● **HOW TO COMPLETE THIS TASK**: The following data has a line with "pink capsule [303,318,342,353] -> none" and a line with "brown boat [166,170,191,213]". Write out exactly those lines and all the lines between them.

● **MATERIAL PROVIDED**:
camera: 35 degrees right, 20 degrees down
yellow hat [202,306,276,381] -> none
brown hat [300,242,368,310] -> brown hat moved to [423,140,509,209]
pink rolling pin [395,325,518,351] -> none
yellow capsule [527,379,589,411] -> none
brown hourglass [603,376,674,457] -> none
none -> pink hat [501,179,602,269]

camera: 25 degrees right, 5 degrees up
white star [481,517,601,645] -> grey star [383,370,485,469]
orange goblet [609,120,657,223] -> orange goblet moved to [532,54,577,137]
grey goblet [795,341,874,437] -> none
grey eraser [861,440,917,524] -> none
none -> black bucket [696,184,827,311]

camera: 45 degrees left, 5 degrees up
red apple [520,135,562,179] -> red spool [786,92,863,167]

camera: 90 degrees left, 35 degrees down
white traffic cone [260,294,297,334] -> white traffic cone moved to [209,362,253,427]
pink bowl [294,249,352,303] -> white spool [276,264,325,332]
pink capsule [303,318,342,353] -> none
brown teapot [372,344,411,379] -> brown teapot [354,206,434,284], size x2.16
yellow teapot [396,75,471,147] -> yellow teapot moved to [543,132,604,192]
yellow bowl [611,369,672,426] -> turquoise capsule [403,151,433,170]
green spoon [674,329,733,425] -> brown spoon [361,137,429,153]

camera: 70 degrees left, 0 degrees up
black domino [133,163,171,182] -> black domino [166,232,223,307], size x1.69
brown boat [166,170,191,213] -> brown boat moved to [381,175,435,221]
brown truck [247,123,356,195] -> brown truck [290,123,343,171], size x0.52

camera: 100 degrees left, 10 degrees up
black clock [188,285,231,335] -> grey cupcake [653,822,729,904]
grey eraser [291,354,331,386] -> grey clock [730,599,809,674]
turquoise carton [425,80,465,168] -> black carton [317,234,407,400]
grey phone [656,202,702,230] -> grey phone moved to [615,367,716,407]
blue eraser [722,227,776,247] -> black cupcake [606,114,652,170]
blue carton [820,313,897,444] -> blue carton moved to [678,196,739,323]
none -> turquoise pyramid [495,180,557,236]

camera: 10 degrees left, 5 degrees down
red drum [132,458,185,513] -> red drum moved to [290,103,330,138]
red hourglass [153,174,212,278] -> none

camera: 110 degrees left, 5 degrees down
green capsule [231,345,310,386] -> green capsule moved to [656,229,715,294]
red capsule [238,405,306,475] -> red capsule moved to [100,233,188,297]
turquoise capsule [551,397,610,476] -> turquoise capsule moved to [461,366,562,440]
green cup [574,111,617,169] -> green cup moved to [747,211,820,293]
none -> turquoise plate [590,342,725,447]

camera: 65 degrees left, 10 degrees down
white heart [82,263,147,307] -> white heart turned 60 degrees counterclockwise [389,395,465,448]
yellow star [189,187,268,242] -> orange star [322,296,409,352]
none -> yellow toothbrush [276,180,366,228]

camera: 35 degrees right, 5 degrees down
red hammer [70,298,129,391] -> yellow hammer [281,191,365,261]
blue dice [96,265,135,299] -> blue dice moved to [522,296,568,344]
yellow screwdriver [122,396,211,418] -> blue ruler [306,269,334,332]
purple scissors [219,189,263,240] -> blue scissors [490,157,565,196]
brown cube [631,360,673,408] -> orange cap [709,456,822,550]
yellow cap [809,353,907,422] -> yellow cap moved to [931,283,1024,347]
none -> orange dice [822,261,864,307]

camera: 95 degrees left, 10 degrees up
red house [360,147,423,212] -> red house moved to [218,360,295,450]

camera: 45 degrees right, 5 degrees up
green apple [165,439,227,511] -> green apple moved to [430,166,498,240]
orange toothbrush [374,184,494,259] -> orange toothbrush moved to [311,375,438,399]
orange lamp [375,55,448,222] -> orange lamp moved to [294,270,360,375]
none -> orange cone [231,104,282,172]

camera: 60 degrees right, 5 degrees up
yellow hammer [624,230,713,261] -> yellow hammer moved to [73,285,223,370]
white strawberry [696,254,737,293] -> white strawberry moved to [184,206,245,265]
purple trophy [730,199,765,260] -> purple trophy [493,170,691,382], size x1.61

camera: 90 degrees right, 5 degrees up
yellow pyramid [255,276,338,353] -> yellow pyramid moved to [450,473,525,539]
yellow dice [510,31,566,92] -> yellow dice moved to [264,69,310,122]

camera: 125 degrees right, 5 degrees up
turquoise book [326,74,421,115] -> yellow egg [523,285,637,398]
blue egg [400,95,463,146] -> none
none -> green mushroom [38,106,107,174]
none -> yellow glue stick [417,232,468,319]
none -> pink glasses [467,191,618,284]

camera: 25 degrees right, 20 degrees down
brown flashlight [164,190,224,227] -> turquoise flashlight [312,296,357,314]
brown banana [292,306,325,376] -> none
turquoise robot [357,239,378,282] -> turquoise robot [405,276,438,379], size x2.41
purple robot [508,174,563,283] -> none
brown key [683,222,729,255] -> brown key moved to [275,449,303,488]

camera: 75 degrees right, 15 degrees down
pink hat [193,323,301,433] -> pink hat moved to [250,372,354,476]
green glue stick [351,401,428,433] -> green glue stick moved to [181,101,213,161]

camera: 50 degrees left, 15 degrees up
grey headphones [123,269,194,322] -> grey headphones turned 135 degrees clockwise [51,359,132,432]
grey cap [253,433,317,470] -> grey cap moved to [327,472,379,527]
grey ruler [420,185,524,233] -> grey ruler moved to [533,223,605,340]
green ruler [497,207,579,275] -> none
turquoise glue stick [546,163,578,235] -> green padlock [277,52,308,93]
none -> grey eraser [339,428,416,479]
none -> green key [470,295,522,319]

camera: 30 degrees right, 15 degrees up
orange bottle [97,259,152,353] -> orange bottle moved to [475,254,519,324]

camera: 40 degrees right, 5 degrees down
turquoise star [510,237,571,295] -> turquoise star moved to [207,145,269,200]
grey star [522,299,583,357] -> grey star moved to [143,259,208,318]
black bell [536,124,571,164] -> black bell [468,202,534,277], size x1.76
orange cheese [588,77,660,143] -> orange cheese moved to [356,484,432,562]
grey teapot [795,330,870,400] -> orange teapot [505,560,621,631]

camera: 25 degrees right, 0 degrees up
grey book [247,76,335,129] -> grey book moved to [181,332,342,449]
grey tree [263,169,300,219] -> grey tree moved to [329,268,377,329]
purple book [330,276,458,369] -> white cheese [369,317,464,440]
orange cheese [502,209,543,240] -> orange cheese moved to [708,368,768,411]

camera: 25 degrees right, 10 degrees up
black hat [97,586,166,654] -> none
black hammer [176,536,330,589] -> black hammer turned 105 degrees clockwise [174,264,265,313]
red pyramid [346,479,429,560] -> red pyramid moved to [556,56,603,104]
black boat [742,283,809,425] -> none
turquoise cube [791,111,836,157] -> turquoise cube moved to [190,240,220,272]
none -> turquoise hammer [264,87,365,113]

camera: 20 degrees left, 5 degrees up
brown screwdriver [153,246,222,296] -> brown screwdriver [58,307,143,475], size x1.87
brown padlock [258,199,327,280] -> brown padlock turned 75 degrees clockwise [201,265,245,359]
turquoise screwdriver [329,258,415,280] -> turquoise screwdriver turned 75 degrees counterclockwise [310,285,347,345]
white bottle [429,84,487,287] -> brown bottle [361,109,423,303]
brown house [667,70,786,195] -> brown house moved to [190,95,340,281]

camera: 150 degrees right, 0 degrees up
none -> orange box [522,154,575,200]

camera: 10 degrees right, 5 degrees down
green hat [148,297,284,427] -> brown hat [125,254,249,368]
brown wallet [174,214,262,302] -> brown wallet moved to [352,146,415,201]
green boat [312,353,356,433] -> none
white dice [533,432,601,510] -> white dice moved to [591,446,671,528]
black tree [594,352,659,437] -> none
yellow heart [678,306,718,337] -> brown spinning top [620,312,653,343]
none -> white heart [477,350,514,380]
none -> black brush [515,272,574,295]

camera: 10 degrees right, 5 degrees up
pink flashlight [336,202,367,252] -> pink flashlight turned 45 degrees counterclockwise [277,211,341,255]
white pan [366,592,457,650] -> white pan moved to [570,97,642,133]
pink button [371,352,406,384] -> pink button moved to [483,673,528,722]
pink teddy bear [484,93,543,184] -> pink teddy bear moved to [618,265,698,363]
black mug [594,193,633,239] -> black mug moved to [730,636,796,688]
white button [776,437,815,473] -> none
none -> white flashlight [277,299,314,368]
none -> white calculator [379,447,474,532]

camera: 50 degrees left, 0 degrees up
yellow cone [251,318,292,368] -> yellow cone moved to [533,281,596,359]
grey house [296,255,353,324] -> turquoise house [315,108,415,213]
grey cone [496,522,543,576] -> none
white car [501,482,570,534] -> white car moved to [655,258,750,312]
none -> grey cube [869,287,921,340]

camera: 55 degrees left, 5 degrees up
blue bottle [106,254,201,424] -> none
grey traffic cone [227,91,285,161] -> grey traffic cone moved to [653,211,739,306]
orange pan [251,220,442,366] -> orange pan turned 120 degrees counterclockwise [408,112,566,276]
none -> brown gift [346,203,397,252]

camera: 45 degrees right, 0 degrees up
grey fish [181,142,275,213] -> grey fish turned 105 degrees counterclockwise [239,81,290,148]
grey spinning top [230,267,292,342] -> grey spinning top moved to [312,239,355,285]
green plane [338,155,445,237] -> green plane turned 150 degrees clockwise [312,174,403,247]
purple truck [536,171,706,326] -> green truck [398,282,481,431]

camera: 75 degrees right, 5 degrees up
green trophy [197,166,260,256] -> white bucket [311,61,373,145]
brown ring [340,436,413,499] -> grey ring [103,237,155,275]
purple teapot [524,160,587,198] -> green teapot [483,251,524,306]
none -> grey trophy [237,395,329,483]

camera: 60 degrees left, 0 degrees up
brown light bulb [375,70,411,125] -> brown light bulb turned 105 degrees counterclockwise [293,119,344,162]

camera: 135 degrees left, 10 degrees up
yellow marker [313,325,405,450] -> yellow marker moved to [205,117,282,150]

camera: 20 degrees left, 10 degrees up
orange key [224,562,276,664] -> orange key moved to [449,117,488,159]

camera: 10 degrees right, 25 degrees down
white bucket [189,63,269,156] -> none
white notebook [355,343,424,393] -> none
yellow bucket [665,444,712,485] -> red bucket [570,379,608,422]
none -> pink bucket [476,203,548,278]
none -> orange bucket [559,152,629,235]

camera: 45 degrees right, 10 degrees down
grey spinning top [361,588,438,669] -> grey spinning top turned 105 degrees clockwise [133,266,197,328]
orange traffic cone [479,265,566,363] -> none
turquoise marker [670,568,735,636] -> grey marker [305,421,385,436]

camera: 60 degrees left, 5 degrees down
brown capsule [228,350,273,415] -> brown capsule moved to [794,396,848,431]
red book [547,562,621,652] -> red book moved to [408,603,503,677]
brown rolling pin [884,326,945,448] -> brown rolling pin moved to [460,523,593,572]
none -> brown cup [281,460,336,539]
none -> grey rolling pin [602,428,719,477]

● **SOLUTION BELOW**:
pink capsule [303,318,342,353] -> none
brown teapot [372,344,411,379] -> brown teapot [354,206,434,284], size x2.16
yellow teapot [396,75,471,147] -> yellow teapot moved to [543,132,604,192]
yellow bowl [611,369,672,426] -> turquoise capsule [403,151,433,170]
green spoon [674,329,733,425] -> brown spoon [361,137,429,153]

camera: 70 degrees left, 0 degrees up
black domino [133,163,171,182] -> black domino [166,232,223,307], size x1.69
brown boat [166,170,191,213] -> brown boat moved to [381,175,435,221]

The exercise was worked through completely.